Object matching data:
....
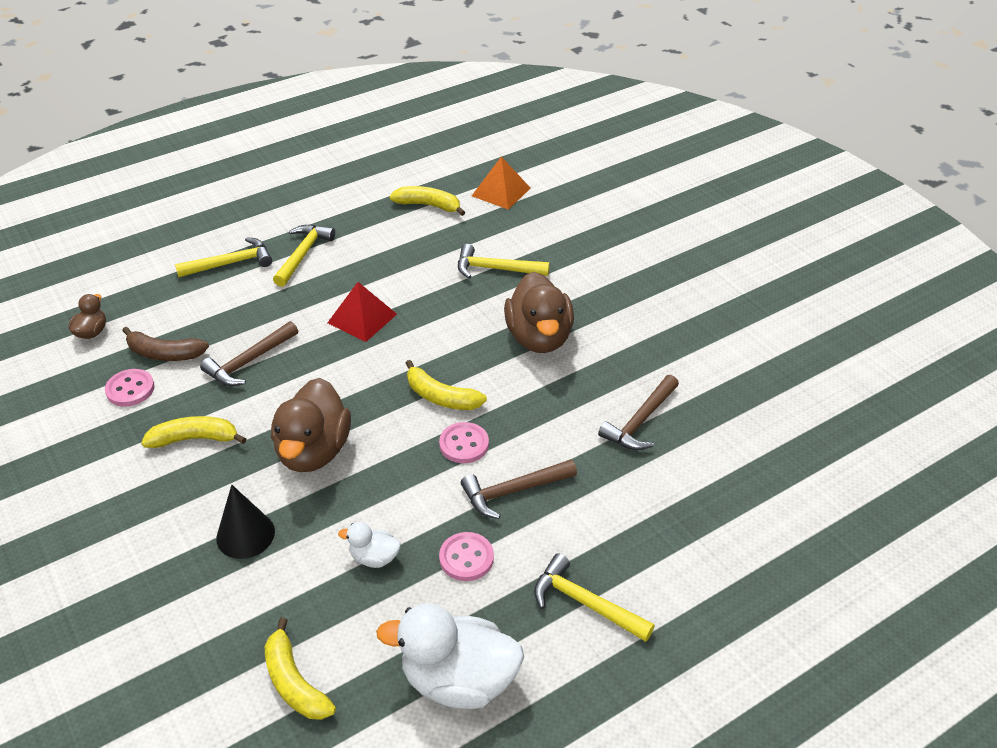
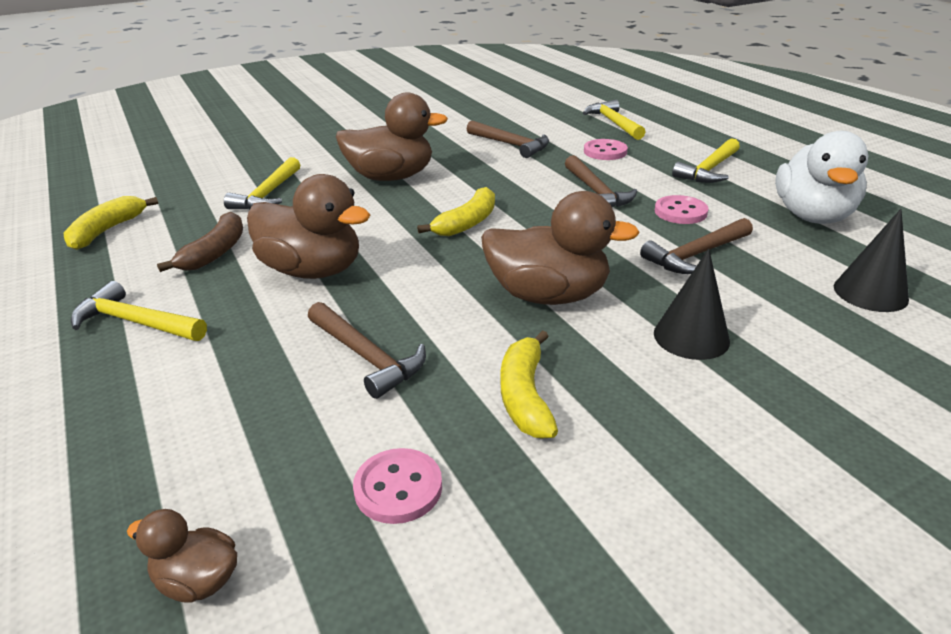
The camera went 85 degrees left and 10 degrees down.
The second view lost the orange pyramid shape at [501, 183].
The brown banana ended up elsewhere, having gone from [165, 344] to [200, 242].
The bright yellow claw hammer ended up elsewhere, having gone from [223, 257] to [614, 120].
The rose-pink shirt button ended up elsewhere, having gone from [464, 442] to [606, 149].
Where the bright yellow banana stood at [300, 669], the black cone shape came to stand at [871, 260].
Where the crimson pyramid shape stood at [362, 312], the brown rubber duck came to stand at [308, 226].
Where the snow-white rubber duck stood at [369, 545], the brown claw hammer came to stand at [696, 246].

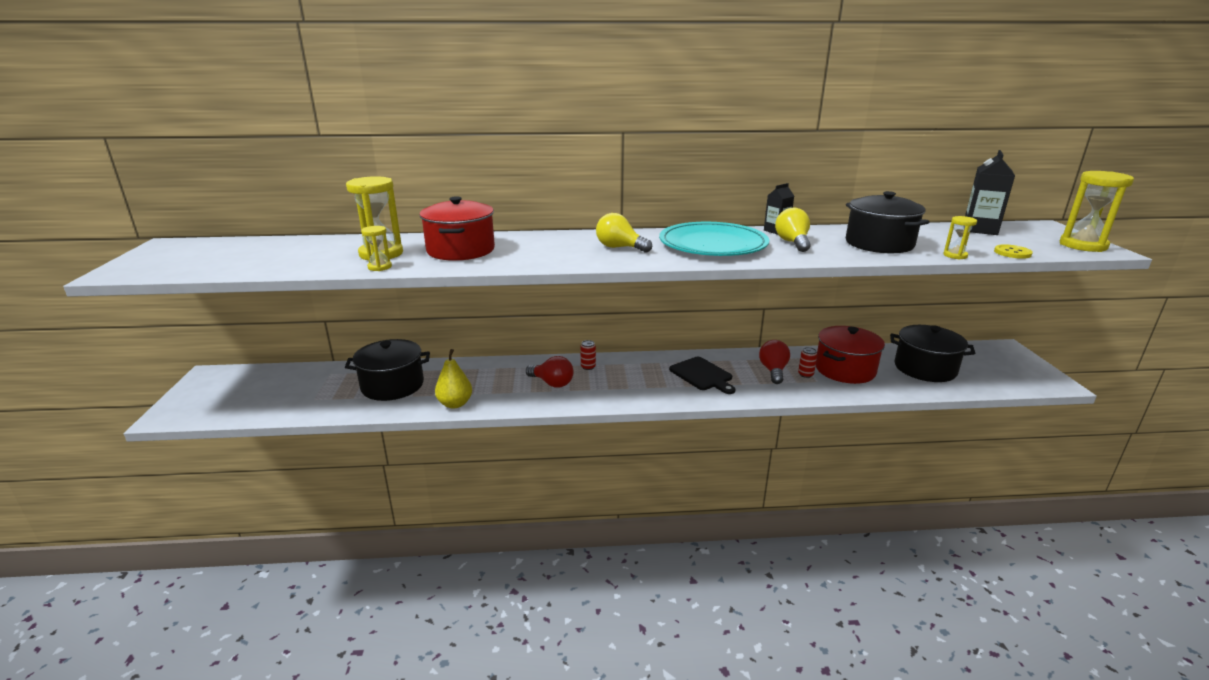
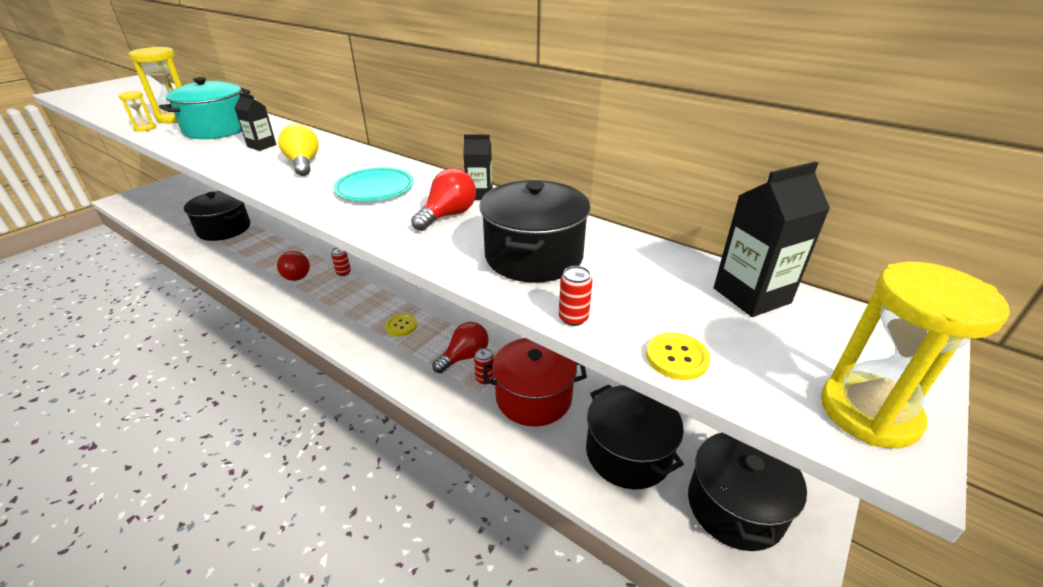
The camera went 40 degrees right and 10 degrees up.
The second view lost the bright yellow pear fruit at [453, 378].
The second view gained the black juice carton at [255, 122].
The second view gained the black stockpot at [747, 492].
Where the black bread board stood at [702, 375], the bright yellow shirt button came to stand at [401, 325].
Where the bright yellow sandglass stood at [960, 238], the crimson tin came to stand at [576, 296].
What was the crimson stockpot at [457, 228] turned into the teal stockpot at [204, 108].
What was the bright yellow light bulb at [793, 230] turned into the crimson light bulb at [443, 199].
The size of the teal dinner plate at [714, 239] changed by a factor of 0.60.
....
* _WHAT THE TASK REQUIRES_: Please print all of the records above exactly, omitting each picture.

* _TASK OUTPUT_:
The camera went 85 degrees left and 10 degrees down.
The second view lost the orange pyramid shape at [501, 183].
The brown banana ended up elsewhere, having gone from [165, 344] to [200, 242].
The bright yellow claw hammer ended up elsewhere, having gone from [223, 257] to [614, 120].
The rose-pink shirt button ended up elsewhere, having gone from [464, 442] to [606, 149].
Where the bright yellow banana stood at [300, 669], the black cone shape came to stand at [871, 260].
Where the crimson pyramid shape stood at [362, 312], the brown rubber duck came to stand at [308, 226].
Where the snow-white rubber duck stood at [369, 545], the brown claw hammer came to stand at [696, 246].

The camera went 40 degrees right and 10 degrees up.
The second view lost the bright yellow pear fruit at [453, 378].
The second view gained the black juice carton at [255, 122].
The second view gained the black stockpot at [747, 492].
Where the black bread board stood at [702, 375], the bright yellow shirt button came to stand at [401, 325].
Where the bright yellow sandglass stood at [960, 238], the crimson tin came to stand at [576, 296].
What was the crimson stockpot at [457, 228] turned into the teal stockpot at [204, 108].
What was the bright yellow light bulb at [793, 230] turned into the crimson light bulb at [443, 199].
The size of the teal dinner plate at [714, 239] changed by a factor of 0.60.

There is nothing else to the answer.